start Information given

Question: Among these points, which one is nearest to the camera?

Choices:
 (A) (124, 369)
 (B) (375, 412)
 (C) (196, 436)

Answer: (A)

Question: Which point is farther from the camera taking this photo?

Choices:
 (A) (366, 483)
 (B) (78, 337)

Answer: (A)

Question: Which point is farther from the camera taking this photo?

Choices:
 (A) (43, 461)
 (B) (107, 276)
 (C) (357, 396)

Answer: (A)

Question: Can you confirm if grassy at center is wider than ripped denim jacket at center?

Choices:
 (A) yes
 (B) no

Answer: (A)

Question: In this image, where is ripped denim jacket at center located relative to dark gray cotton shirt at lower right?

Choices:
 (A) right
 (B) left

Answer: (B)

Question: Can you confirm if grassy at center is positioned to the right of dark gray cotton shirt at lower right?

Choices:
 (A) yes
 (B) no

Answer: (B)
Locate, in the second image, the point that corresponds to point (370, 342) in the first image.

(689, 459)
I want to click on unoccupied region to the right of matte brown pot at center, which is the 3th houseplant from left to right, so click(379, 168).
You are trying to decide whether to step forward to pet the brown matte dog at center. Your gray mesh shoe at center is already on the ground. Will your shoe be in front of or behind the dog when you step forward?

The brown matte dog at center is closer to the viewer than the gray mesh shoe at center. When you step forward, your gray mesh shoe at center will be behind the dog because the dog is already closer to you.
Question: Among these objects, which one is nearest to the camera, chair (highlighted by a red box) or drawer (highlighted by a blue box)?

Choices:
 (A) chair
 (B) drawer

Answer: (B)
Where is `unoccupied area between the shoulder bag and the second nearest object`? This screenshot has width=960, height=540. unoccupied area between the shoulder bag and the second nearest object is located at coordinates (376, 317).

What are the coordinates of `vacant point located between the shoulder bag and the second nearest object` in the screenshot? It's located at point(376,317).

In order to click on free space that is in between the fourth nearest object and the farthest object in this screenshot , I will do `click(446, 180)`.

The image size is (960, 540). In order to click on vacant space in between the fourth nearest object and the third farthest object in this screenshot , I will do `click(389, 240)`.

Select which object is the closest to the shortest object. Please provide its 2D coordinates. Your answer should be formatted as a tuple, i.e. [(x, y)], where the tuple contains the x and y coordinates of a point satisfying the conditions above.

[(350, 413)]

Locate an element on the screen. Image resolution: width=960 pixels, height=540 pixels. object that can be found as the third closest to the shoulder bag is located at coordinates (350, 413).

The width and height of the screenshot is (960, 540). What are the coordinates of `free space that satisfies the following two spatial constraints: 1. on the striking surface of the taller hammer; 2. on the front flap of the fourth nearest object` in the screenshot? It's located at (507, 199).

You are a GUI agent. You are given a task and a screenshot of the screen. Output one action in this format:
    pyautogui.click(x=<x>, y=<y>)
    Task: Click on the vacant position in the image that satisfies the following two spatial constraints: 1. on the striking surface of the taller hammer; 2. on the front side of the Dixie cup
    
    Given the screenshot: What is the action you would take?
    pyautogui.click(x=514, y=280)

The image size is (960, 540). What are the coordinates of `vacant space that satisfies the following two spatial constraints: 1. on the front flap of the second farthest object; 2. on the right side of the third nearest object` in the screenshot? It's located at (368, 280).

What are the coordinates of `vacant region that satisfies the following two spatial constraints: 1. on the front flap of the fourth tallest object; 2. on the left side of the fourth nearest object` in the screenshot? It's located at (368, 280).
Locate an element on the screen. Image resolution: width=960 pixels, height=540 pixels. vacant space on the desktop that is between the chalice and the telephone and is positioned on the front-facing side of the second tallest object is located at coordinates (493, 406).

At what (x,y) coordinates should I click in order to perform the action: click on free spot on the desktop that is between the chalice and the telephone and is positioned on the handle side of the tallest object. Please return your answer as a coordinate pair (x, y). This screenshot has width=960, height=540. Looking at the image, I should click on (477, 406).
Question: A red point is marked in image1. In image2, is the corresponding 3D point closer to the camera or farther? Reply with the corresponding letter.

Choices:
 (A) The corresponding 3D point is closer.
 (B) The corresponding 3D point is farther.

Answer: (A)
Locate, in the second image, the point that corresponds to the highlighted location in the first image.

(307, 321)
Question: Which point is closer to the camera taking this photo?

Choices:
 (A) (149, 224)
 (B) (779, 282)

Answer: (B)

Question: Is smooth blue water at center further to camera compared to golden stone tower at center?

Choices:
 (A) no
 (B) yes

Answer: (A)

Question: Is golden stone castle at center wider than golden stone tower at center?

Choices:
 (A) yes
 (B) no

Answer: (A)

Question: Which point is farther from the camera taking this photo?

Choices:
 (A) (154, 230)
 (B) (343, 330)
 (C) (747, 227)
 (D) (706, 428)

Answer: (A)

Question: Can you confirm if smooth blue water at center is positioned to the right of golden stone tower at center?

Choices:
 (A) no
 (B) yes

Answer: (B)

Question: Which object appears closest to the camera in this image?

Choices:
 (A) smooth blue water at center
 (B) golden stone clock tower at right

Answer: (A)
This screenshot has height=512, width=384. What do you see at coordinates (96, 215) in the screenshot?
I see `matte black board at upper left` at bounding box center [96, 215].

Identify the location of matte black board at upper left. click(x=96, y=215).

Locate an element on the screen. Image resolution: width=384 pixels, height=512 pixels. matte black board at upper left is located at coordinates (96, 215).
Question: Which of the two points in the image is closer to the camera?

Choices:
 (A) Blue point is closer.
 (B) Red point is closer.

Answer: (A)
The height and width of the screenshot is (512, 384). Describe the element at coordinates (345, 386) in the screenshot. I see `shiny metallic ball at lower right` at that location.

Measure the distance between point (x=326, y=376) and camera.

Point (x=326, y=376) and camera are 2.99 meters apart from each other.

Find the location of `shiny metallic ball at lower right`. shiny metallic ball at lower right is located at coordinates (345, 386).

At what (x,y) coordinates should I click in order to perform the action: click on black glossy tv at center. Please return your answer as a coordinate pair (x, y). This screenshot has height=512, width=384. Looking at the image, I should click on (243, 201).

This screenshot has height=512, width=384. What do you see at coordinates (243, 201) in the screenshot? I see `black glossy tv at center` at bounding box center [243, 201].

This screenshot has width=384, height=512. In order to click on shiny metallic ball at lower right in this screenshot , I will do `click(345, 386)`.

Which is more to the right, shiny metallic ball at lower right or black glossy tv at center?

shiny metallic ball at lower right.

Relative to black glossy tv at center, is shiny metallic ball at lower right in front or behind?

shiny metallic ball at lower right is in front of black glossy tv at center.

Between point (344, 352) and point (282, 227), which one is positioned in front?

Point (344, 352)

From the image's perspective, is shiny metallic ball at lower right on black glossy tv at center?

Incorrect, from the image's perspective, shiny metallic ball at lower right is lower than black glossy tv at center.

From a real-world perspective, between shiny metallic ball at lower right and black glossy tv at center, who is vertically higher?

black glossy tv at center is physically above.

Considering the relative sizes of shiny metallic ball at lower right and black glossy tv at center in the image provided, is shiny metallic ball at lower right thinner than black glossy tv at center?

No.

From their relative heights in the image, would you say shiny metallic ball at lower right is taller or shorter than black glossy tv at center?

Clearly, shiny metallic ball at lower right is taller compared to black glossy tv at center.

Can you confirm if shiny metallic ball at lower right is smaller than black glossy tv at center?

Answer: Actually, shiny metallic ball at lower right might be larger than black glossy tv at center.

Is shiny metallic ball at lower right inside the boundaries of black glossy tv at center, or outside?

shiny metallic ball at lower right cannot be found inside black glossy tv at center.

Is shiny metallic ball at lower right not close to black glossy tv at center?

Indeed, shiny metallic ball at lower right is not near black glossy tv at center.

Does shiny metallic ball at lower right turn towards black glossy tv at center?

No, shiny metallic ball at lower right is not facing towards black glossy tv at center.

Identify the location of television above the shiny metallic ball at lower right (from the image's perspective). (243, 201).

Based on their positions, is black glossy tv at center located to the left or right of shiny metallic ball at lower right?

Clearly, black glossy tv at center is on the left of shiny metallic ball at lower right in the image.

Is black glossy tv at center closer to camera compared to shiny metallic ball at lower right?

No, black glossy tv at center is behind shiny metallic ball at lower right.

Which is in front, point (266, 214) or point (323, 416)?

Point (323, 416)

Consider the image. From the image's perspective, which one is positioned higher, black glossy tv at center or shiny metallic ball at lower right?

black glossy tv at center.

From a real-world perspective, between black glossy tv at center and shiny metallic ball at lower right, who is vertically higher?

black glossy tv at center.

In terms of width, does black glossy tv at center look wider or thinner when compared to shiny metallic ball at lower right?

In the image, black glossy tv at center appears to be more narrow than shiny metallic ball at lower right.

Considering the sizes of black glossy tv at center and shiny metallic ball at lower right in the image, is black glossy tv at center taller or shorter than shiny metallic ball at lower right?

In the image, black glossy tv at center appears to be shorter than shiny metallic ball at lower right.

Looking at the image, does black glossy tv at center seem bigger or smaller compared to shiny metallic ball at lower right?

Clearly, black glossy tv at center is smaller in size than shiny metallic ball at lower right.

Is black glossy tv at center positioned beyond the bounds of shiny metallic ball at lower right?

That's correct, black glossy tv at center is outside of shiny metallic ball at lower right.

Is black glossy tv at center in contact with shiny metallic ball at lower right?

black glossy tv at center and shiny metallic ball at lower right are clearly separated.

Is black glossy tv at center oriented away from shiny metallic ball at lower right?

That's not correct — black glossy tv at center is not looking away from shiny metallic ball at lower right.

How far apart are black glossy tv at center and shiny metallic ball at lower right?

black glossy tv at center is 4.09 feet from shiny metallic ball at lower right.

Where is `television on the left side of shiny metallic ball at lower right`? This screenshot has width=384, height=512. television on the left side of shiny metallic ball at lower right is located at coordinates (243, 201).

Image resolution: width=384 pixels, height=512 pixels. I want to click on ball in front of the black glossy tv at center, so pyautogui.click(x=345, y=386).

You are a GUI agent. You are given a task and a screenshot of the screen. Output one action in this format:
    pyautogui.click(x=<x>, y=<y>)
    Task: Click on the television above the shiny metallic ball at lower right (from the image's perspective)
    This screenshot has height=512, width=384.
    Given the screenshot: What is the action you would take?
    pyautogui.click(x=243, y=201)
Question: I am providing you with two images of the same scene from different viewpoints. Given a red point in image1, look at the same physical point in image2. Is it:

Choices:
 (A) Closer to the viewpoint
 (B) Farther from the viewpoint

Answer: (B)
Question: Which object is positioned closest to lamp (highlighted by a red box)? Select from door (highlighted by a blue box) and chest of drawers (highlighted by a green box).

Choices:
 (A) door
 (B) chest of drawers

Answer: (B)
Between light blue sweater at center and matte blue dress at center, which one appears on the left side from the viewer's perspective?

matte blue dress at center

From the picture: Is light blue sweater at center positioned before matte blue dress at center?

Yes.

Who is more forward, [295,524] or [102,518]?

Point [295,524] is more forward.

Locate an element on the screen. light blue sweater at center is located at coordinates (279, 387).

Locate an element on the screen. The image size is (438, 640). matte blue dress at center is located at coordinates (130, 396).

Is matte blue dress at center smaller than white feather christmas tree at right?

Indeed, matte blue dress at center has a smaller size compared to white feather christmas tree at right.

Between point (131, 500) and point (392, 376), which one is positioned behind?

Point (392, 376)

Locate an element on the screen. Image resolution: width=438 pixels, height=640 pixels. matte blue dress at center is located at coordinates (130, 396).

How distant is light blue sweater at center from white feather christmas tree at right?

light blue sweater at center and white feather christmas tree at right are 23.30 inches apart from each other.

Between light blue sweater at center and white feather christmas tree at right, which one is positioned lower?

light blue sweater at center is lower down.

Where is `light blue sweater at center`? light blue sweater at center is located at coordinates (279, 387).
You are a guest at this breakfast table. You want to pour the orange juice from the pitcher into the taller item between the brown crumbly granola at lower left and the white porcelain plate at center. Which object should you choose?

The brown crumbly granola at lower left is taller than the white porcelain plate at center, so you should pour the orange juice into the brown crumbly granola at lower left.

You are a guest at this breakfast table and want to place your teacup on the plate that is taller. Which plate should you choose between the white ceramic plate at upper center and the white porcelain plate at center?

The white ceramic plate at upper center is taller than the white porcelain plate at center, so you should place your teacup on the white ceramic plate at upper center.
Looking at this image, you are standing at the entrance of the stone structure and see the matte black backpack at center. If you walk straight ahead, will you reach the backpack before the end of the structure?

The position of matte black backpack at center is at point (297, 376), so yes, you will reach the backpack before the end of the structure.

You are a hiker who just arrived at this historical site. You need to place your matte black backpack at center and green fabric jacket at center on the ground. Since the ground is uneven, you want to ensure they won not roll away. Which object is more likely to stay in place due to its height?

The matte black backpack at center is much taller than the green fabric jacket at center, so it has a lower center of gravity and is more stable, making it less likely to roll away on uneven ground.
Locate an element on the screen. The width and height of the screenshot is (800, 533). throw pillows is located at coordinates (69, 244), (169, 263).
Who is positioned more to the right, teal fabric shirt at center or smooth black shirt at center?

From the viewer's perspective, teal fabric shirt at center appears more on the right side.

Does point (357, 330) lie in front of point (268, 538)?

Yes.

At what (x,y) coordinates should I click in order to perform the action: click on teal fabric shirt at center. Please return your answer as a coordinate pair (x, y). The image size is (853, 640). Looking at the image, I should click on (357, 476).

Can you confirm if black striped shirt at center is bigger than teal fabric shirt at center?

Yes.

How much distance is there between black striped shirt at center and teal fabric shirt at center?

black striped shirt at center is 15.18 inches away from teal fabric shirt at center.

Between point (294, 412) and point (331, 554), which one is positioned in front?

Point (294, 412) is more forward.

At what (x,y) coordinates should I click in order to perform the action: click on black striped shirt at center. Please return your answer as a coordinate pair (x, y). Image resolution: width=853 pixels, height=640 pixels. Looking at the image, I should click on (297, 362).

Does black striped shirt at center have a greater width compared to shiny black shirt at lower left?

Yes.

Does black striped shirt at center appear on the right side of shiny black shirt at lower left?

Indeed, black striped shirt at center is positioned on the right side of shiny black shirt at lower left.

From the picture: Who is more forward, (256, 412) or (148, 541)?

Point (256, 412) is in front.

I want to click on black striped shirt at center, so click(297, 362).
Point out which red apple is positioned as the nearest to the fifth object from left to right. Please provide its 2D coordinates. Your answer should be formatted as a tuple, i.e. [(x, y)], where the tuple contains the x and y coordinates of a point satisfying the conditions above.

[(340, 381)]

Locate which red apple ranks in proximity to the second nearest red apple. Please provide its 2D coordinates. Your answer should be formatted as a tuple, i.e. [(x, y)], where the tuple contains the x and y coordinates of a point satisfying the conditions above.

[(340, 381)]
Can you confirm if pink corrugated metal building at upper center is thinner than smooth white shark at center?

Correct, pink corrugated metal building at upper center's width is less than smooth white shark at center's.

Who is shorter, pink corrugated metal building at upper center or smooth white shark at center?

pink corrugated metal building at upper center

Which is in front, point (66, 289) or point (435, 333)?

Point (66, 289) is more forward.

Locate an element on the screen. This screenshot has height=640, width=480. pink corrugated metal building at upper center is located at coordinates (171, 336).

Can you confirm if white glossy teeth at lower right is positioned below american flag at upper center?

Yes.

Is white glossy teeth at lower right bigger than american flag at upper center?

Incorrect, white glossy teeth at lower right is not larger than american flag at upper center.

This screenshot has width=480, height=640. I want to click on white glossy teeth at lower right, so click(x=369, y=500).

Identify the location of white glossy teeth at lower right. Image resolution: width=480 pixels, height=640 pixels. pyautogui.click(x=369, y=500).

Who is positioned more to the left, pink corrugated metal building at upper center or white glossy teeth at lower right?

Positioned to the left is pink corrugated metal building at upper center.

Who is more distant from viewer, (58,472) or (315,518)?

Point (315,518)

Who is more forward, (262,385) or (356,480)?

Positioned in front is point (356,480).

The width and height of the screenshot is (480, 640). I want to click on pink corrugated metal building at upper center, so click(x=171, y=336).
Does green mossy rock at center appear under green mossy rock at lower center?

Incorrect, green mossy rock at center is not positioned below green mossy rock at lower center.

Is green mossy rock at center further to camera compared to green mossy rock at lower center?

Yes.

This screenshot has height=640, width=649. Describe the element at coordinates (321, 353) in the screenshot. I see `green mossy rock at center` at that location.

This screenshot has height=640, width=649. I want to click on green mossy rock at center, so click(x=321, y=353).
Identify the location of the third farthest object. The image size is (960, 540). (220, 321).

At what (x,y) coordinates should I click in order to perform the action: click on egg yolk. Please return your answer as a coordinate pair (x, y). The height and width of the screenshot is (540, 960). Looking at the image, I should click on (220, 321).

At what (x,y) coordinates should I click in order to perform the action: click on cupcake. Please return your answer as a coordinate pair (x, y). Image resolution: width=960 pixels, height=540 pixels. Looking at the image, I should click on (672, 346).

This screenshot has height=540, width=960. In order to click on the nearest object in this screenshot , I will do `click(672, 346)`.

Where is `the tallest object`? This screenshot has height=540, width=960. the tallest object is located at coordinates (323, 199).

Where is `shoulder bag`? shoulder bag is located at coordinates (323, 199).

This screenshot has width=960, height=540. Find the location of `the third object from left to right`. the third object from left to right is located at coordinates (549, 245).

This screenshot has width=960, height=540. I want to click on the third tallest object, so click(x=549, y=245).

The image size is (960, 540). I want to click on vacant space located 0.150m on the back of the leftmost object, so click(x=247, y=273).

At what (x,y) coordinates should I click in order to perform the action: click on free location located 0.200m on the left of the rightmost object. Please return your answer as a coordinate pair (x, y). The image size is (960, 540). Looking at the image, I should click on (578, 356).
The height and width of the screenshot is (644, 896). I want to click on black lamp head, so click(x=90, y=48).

end Information given

__Objective__.
Render the lines from the start of the records through the line containing "You are trying" as a JSON list of strings, one string per line, skipping blank lines.

__Output for this exercise__.
[
  "Question: Among these points, which one is nearest to the camera?",
  "Choices:",
  " (A) (124, 369)",
  " (B) (375, 412)",
  " (C) (196, 436)",
  "Answer: (A)",
  "Question: Which point is farther from the camera taking this photo?",
  "Choices:",
  " (A) (366, 483)",
  " (B) (78, 337)",
  "Answer: (A)",
  "Question: Which point is farther from the camera taking this photo?",
  "Choices:",
  " (A) (43, 461)",
  " (B) (107, 276)",
  " (C) (357, 396)",
  "Answer: (A)",
  "Question: Can you confirm if grassy at center is wider than ripped denim jacket at center?",
  "Choices:",
  " (A) yes",
  " (B) no",
  "Answer: (A)",
  "Question: In this image, where is ripped denim jacket at center located relative to dark gray cotton shirt at lower right?",
  "Choices:",
  " (A) right",
  " (B) left",
  "Answer: (B)",
  "Question: Can you confirm if grassy at center is positioned to the right of dark gray cotton shirt at lower right?",
  "Choices:",
  " (A) yes",
  " (B) no",
  "Answer: (B)",
  "Locate, in the second image, the point that corresponds to point (370, 342) in the first image.",
  "(689, 459)",
  "I want to click on unoccupied region to the right of matte brown pot at center, which is the 3th houseplant from left to right, so click(379, 168).",
  "You are trying to decide whether to step forward to pet the brown matte dog at center. Your gray mesh shoe at center is already on the ground. Will your shoe be in front of or behind the dog when you step forward?"
]